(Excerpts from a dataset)
+ + +

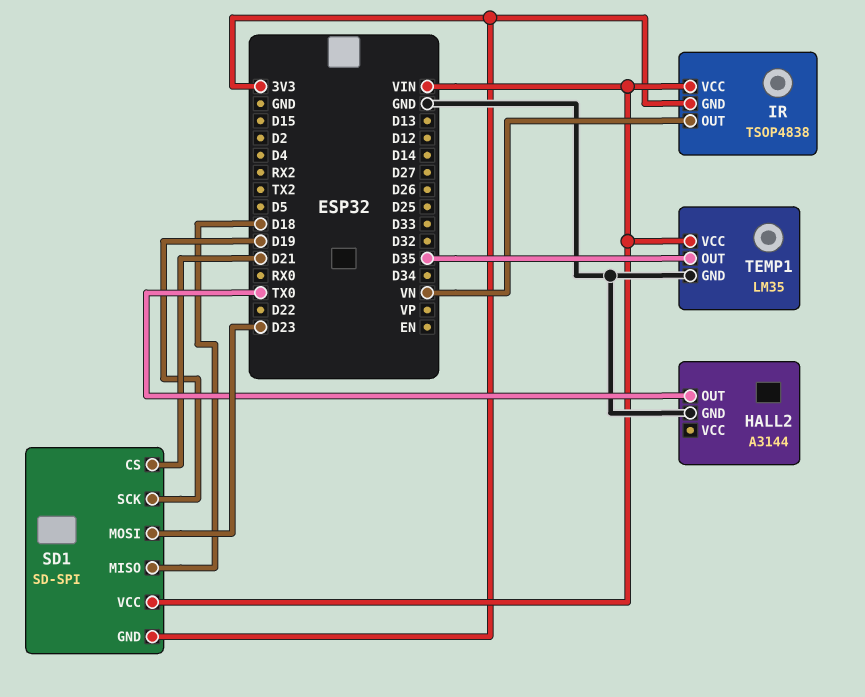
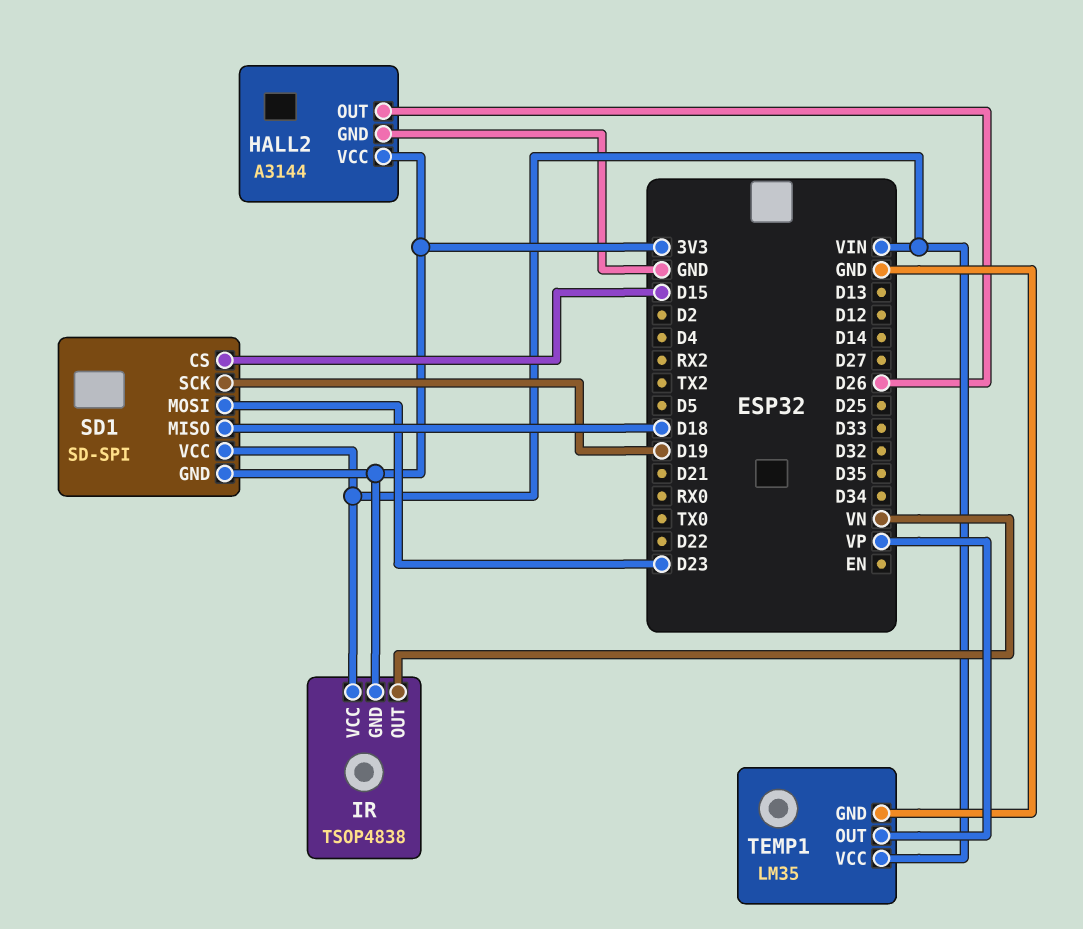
HALL2 pin OUT: TX0 -> D26
HALL2 pin VCC: none -> 3V3
SD1 pin CS: D21 -> D15
TEMP1 pin OUT: D35 -> VP

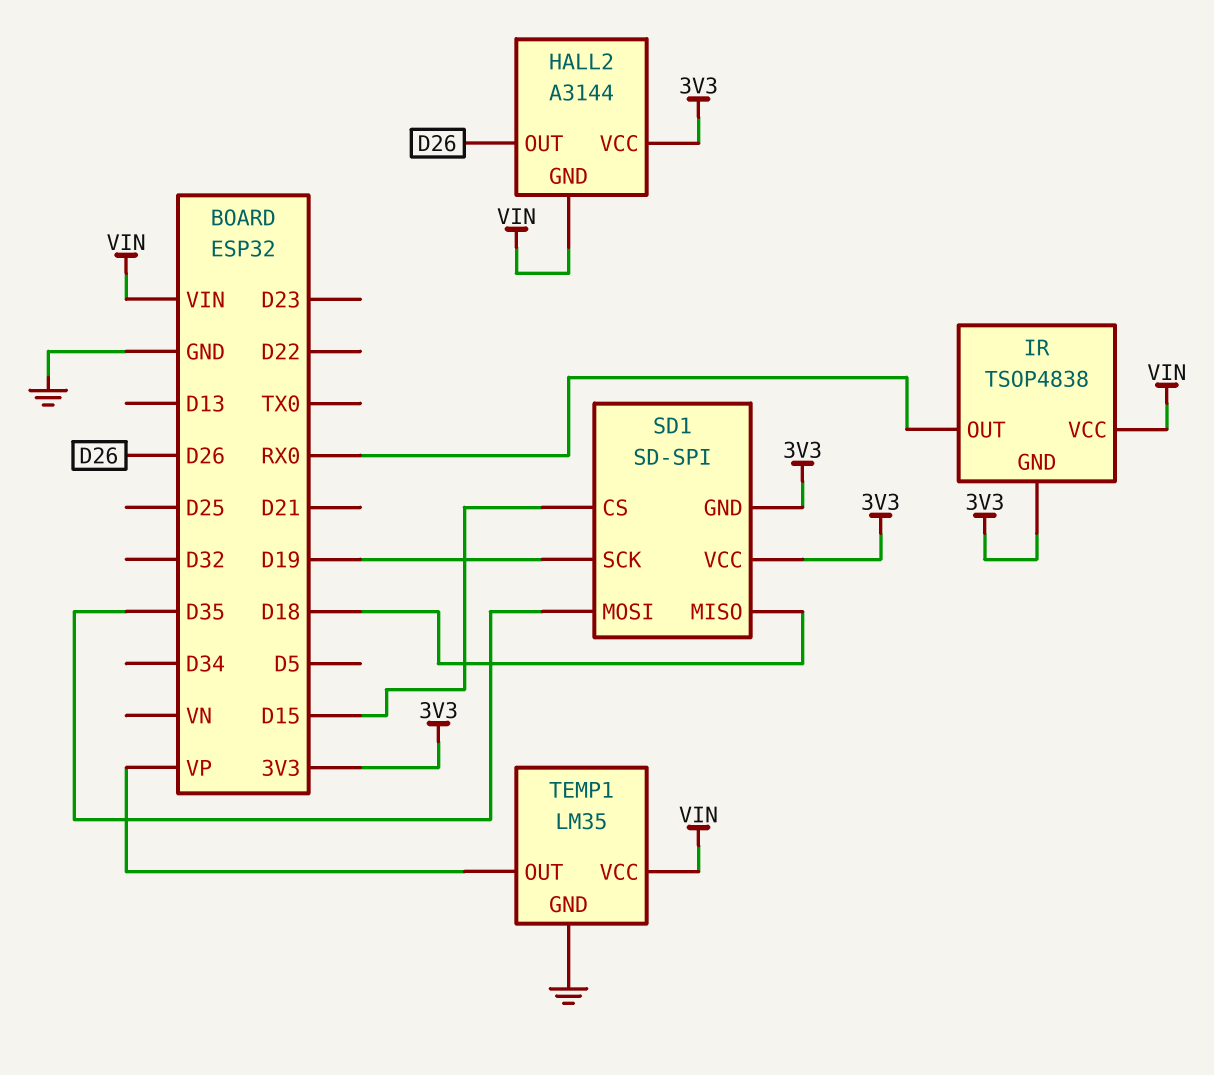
HALL2 pin GND: GND -> VIN
IR pin OUT: VN -> RX0
SD1 pin MOSI: D23 -> D35
SD1 pin VCC: VIN -> 3V3

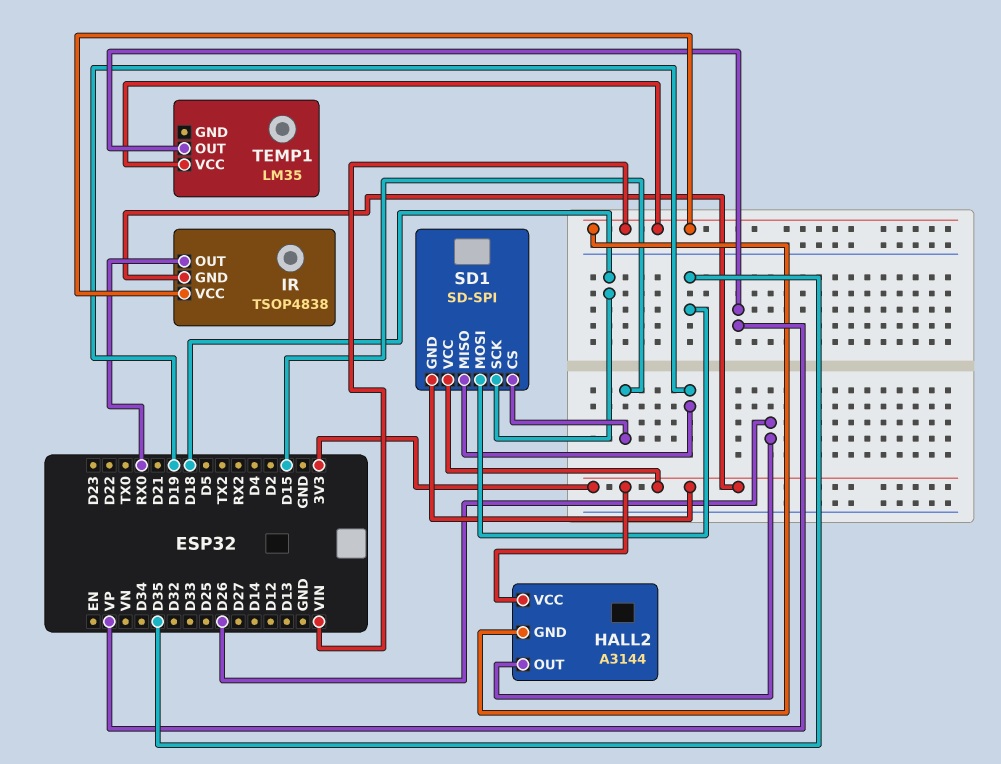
SD1 pin MISO: D18 -> D19
SD1 pin SCK: D19 -> D18
TEMP1 pin GND: GND -> none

+ + +

* **Work request**
Copy every entry exactly, leaving out the pictures.

* **Response to this exercise**
HALL2 pin OUT: TX0 -> D26
HALL2 pin VCC: none -> 3V3
SD1 pin CS: D21 -> D15
TEMP1 pin OUT: D35 -> VP

HALL2 pin GND: GND -> VIN
IR pin OUT: VN -> RX0
SD1 pin MOSI: D23 -> D35
SD1 pin VCC: VIN -> 3V3

SD1 pin MISO: D18 -> D19
SD1 pin SCK: D19 -> D18
TEMP1 pin GND: GND -> none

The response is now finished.